Work order: Below are some records; output exactly the lines from the line with "P202 pin 1: GND -> 3V3" to the line with "V201: AC 120V", both ends kept, and nothing more.

Data for analysis:

────────────────

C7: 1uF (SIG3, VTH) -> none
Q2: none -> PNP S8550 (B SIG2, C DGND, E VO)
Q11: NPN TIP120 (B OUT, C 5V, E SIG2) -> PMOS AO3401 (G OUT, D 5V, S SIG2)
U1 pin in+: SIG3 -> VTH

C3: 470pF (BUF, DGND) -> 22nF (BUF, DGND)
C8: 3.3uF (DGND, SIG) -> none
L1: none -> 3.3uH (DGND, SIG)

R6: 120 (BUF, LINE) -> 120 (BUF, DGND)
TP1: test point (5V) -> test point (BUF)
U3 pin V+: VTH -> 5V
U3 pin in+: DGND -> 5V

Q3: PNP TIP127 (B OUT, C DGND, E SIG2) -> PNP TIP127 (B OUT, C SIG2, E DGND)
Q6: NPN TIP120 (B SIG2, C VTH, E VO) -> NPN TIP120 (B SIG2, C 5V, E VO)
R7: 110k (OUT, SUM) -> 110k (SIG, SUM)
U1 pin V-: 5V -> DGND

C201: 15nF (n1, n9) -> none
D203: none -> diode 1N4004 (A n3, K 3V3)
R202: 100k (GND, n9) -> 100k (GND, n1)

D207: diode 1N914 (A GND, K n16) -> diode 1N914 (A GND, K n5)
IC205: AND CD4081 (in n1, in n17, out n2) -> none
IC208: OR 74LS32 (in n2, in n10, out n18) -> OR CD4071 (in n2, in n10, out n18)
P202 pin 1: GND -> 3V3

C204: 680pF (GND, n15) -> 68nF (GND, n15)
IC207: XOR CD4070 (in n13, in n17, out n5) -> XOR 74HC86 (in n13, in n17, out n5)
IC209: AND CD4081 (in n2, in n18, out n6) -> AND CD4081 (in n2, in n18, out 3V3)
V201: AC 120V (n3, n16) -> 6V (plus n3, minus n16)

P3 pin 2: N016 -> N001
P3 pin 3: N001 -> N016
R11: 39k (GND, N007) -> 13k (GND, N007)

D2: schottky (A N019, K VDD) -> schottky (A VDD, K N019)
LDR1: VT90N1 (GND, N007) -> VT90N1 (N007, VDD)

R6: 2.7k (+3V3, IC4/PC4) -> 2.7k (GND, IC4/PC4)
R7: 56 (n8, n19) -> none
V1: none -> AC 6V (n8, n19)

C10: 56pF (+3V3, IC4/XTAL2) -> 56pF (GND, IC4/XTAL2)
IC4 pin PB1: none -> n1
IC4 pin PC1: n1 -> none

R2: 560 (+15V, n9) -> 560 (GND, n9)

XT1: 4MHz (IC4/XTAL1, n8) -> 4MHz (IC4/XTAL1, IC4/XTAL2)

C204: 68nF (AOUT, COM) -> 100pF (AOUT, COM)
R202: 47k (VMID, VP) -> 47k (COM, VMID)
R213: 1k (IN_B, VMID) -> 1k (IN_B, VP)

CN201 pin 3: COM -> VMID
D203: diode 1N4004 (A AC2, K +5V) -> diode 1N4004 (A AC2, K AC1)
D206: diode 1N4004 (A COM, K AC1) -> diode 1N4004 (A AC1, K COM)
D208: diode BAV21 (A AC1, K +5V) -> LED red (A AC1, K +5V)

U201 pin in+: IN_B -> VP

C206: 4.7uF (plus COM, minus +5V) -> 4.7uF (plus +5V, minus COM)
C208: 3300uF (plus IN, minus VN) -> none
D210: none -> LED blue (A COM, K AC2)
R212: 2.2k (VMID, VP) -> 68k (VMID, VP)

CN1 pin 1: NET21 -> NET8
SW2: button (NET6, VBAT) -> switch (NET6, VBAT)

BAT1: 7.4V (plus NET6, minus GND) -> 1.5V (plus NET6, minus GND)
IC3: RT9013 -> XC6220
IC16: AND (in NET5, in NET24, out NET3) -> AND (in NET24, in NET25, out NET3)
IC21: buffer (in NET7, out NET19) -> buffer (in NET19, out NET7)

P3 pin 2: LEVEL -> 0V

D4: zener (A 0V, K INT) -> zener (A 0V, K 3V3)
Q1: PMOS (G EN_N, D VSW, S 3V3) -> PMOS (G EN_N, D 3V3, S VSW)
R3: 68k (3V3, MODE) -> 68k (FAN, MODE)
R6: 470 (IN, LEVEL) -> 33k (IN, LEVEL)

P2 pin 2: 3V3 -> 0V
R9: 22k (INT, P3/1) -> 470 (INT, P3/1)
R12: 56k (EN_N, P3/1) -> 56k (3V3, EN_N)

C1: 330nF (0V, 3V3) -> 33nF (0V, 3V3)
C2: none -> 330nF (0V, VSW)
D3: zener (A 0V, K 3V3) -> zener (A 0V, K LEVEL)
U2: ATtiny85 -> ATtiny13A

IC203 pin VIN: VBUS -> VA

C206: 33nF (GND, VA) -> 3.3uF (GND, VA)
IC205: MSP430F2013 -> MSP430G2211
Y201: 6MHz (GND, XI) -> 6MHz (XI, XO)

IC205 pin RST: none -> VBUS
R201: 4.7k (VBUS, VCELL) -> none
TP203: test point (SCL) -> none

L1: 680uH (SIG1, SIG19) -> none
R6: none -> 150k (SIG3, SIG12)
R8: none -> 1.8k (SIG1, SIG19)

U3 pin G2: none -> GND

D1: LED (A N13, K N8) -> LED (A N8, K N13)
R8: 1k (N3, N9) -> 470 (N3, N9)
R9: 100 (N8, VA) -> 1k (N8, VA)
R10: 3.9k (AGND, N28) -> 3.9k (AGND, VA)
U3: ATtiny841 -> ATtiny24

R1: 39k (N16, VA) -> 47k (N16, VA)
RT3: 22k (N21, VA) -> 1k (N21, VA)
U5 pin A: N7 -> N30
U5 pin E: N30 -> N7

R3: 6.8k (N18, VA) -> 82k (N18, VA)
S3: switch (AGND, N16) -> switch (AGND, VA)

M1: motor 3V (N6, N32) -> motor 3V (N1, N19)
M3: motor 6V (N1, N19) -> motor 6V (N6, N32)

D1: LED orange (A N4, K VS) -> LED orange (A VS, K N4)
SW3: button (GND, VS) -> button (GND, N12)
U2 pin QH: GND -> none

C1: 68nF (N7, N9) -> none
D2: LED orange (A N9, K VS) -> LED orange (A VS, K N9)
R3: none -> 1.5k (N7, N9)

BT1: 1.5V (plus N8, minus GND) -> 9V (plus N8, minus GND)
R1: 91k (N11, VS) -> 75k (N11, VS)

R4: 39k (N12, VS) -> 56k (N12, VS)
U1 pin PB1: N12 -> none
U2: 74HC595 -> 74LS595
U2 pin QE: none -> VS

────────────────

Worked solution:
P202 pin 1: GND -> 3V3

C204: 680pF (GND, n15) -> 68nF (GND, n15)
IC207: XOR CD4070 (in n13, in n17, out n5) -> XOR 74HC86 (in n13, in n17, out n5)
IC209: AND CD4081 (in n2, in n18, out n6) -> AND CD4081 (in n2, in n18, out 3V3)
V201: AC 120V (n3, n16) -> 6V (plus n3, minus n16)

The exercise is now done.